> **Activity**
Please copy all of the entries exactly, but drop every picture.

Recorded data:
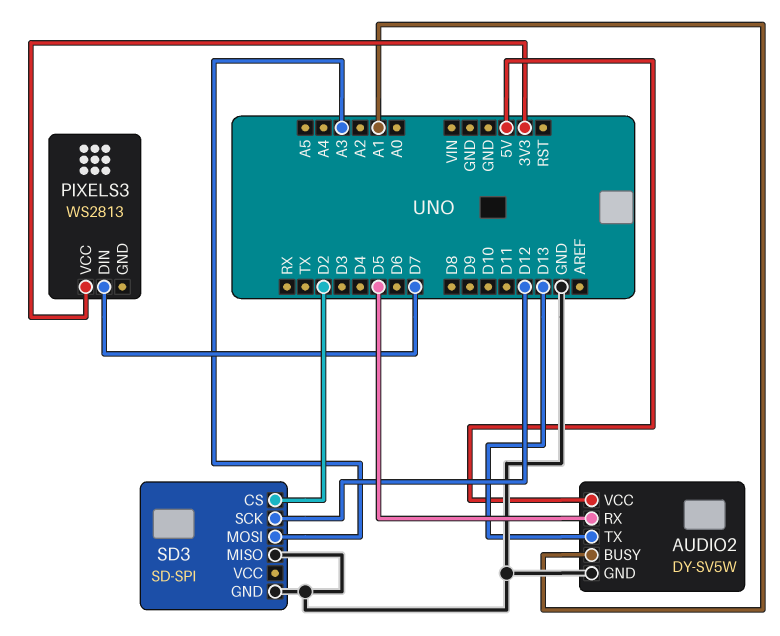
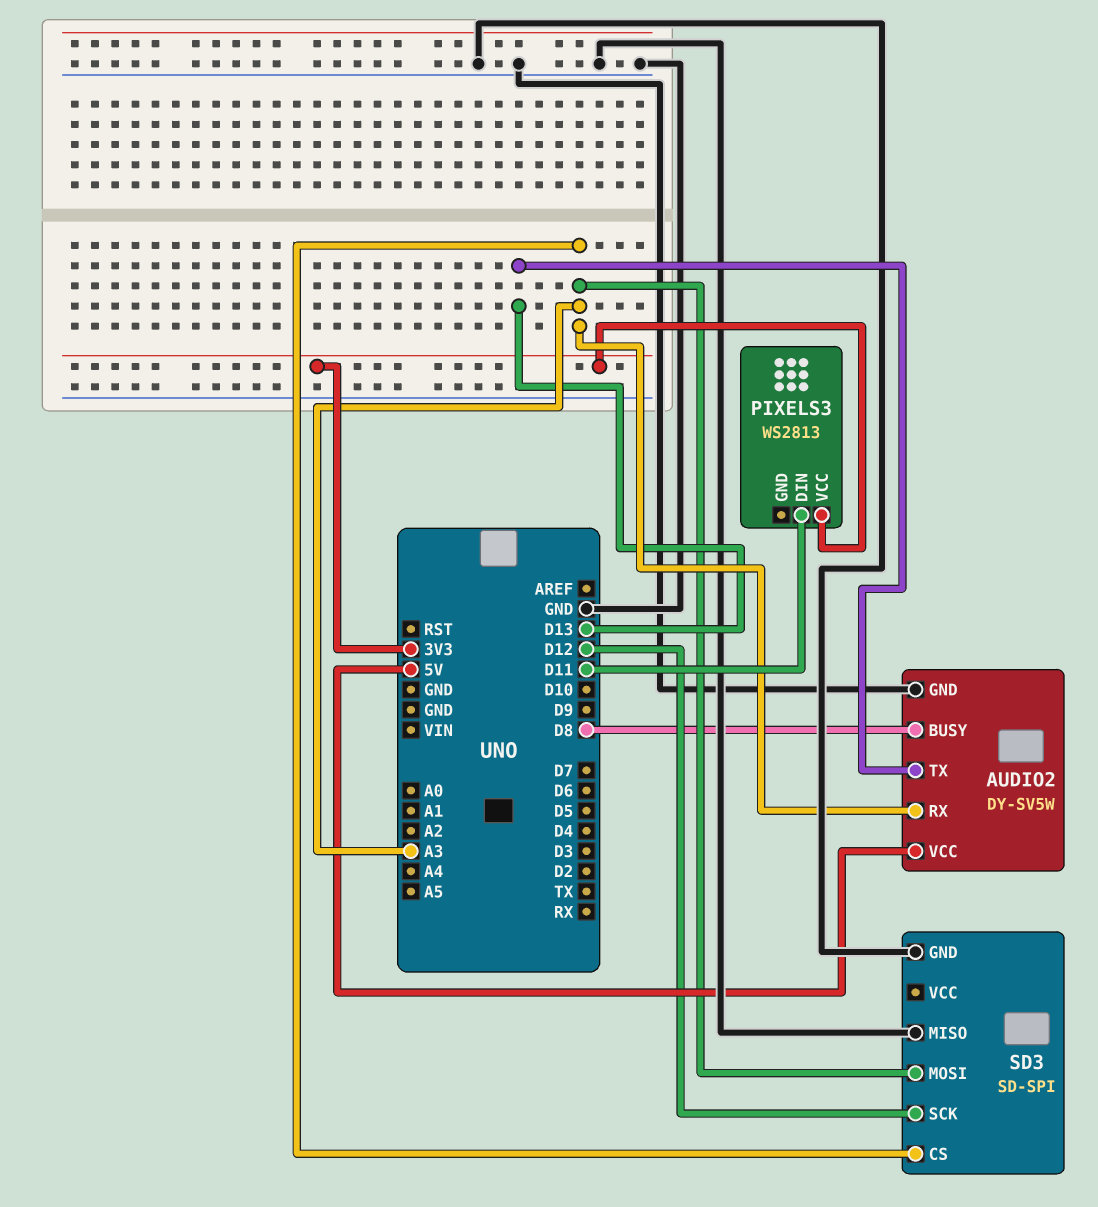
AUDIO2 pin BUSY: A1 -> D8
AUDIO2 pin RX: D5 -> A3
PIXELS3 pin DIN: D7 -> D11
SD3 pin CS: D2 -> A3

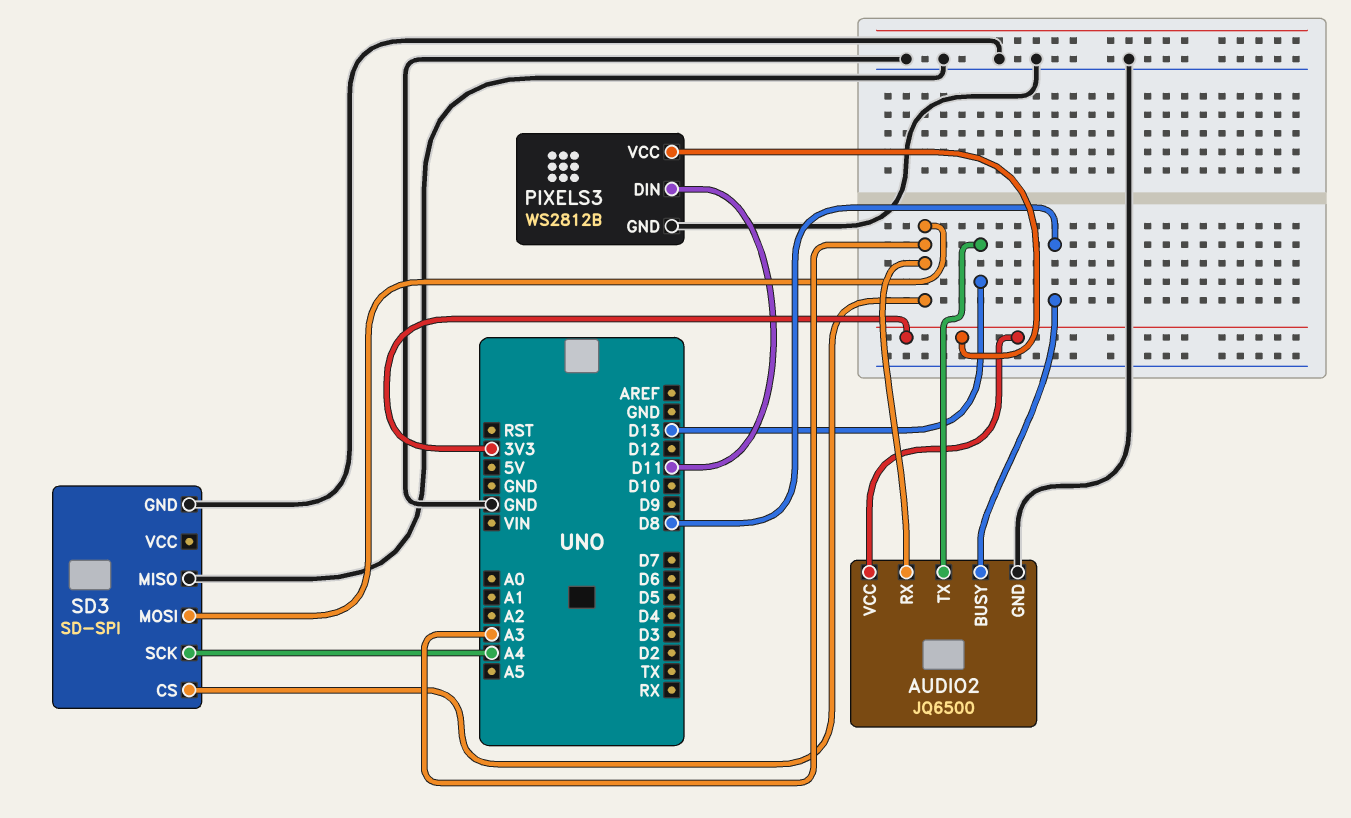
AUDIO2: DY-SV5W -> JQ6500
AUDIO2 pin VCC: 5V -> 3V3
PIXELS3: WS2813 -> WS2812B
PIXELS3 pin GND: none -> GND
SD3 pin SCK: D12 -> A4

> **Output below**
AUDIO2 pin BUSY: A1 -> D8
AUDIO2 pin RX: D5 -> A3
PIXELS3 pin DIN: D7 -> D11
SD3 pin CS: D2 -> A3

AUDIO2: DY-SV5W -> JQ6500
AUDIO2 pin VCC: 5V -> 3V3
PIXELS3: WS2813 -> WS2812B
PIXELS3 pin GND: none -> GND
SD3 pin SCK: D12 -> A4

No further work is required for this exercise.